-- JOB --
Recast the material below as a two-column CSV headed "query" and "location," with one row per request and each field quoted, line breaks turned into spaces. Begin at the start of the material, end after the line containing "mooring (347, 1180)", and omit the pictures.

(Target pointing data)
↓

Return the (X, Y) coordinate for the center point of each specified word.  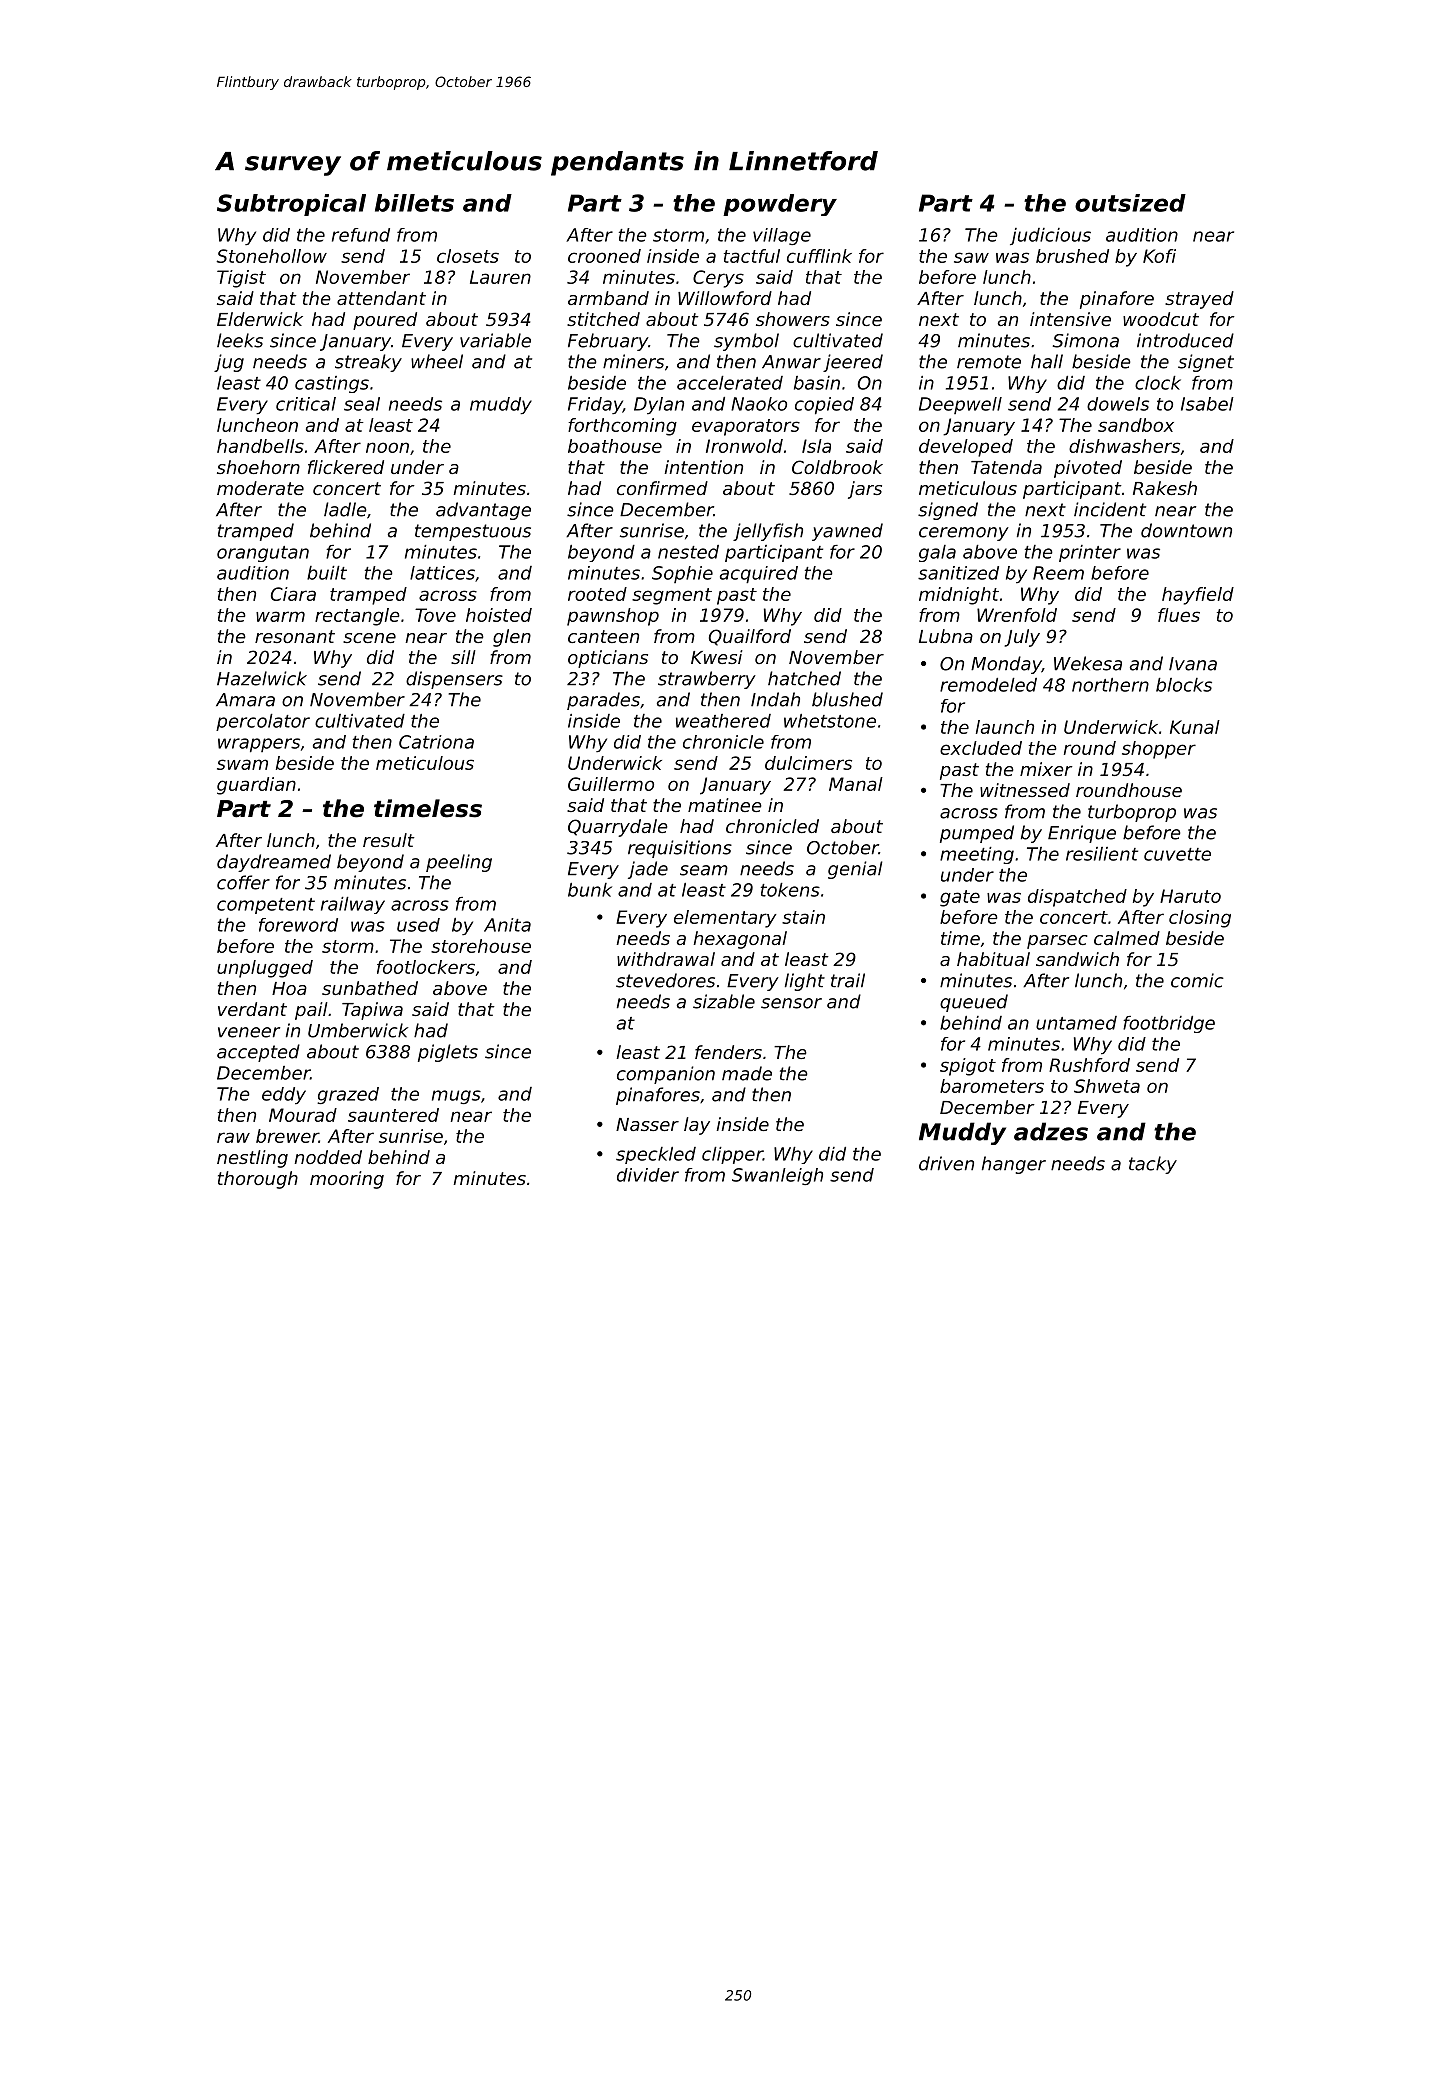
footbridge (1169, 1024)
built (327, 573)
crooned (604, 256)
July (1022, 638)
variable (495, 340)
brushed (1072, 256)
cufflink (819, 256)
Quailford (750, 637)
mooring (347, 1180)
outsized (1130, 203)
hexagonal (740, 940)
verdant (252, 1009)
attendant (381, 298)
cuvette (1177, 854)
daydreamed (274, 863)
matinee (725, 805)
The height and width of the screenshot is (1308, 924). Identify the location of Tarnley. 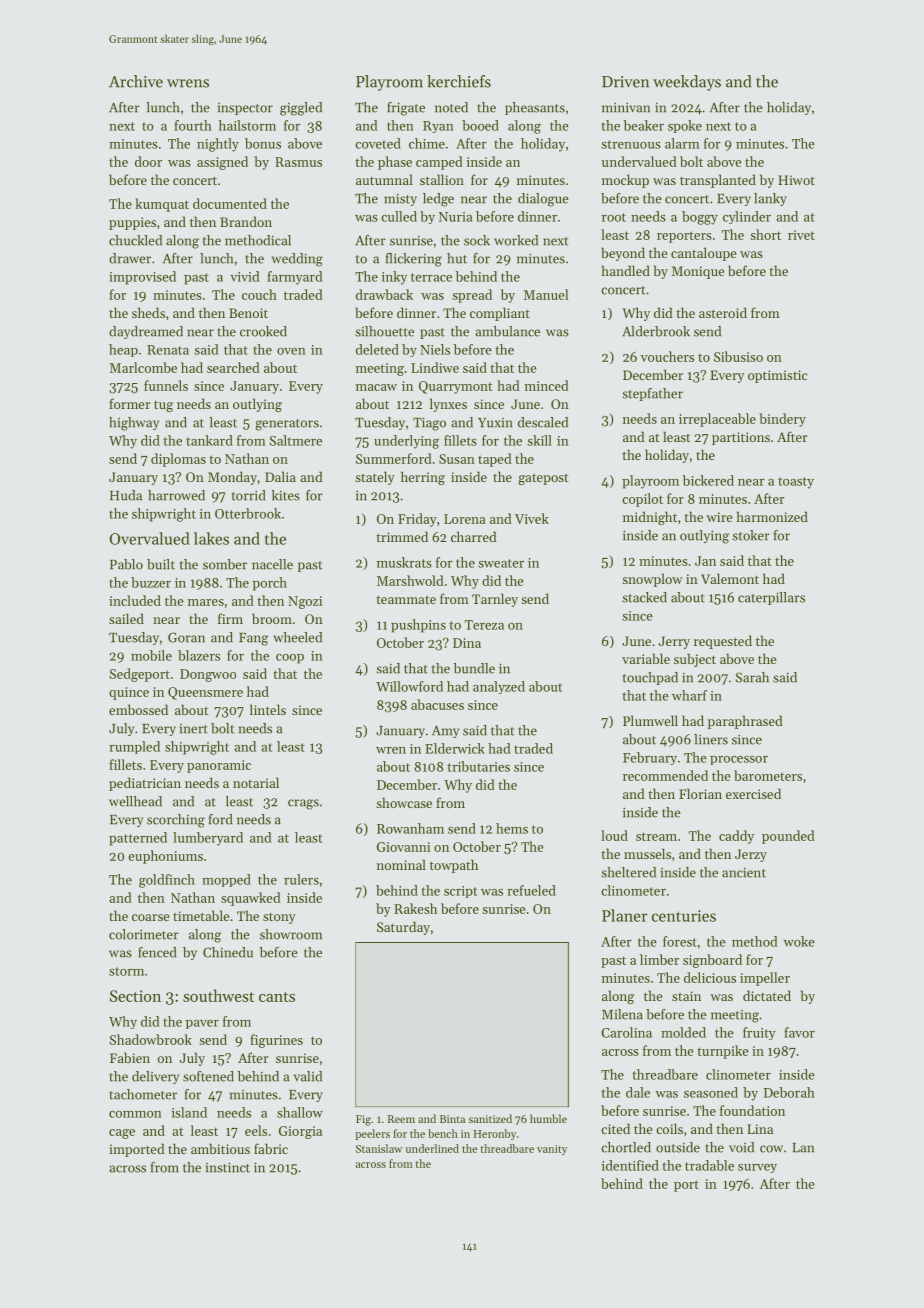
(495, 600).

↑

-- RESULT OF THIS EXERCISE --
query,location
"Return the (X, Y) coordinate for the center point of each specified word. footbridge","(1169, 1024)"
"built","(327, 573)"
"crooned","(604, 256)"
"July","(1022, 638)"
"variable","(495, 340)"
"brushed","(1072, 256)"
"cufflink","(819, 256)"
"Quailford","(750, 637)"
"mooring","(347, 1180)"